PROVIDED DATA
Content starts

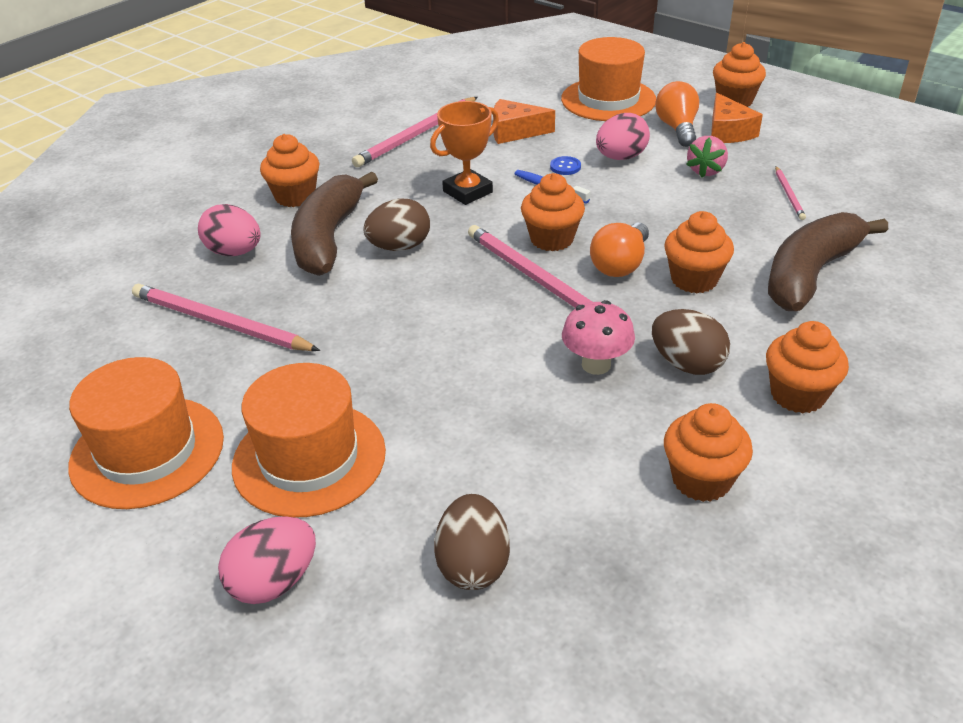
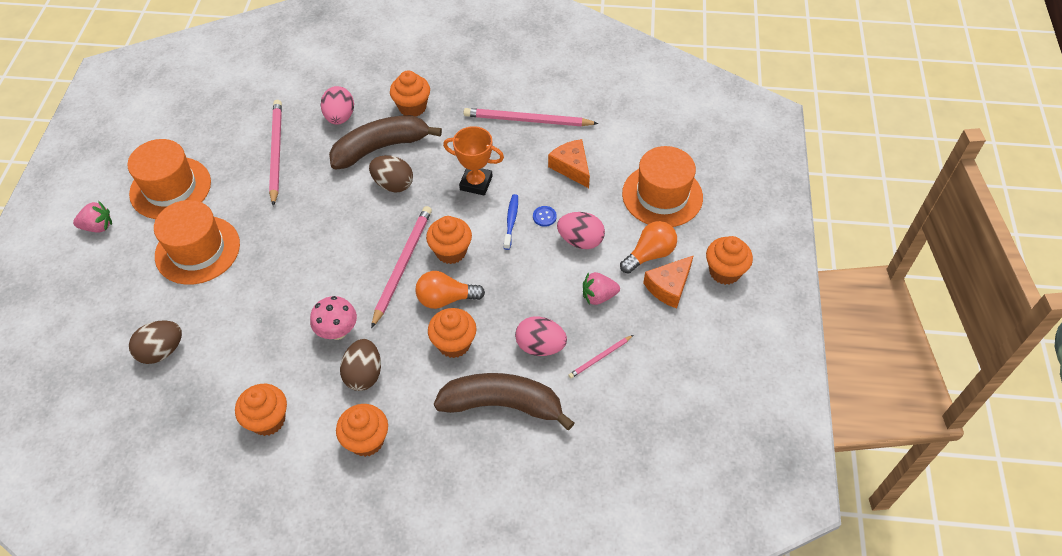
camera: 55 degrees right, 15 degrees up
(117, 570) = (98, 227): none -> pink strawberry
(274, 581) = (117, 284): pink egg -> pink egg (540, 346)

Content ends

EXERCISE DIRECTIONS
Leave out the pictures and copy the rest of the material above exactly.

ANSWER TO THIS PROBLEM
camera: 55 degrees right, 15 degrees up
(117, 570) = (98, 227): none -> pink strawberry
(274, 581) = (117, 284): pink egg -> pink egg (540, 346)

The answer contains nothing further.